## DESCRIPTION OF THE TASK
Print out the data below in full and exactly, skipping the pictures.

## RECORDS SUPPLIED
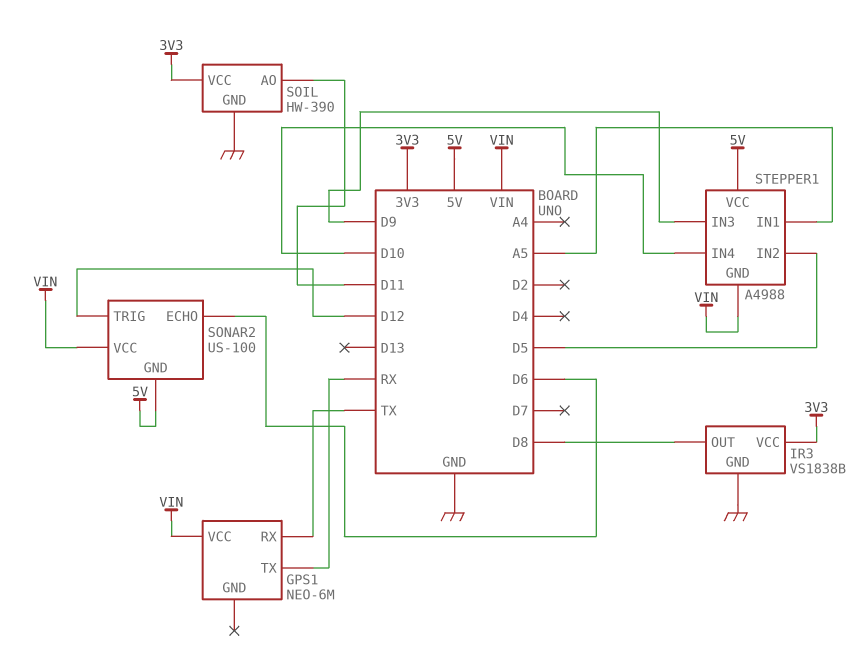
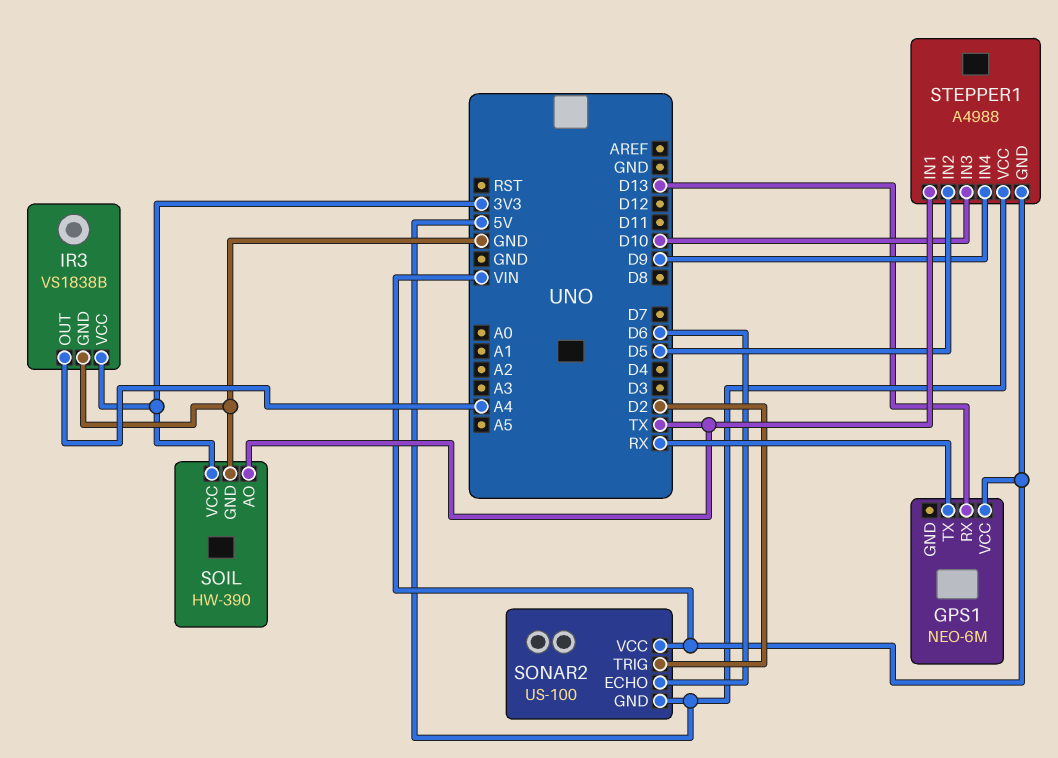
GPS1 pin RX: TX -> D13
IR3 pin OUT: D8 -> A4
SOIL pin AO: D11 -> TX
SONAR2 pin TRIG: D12 -> D2
STEPPER1 pin IN1: A5 -> TX
STEPPER1 pin IN3: D9 -> D10
STEPPER1 pin IN4: D10 -> D9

## OUTPUT FOR THIS TASK
GPS1 pin RX: TX -> D13
IR3 pin OUT: D8 -> A4
SOIL pin AO: D11 -> TX
SONAR2 pin TRIG: D12 -> D2
STEPPER1 pin IN1: A5 -> TX
STEPPER1 pin IN3: D9 -> D10
STEPPER1 pin IN4: D10 -> D9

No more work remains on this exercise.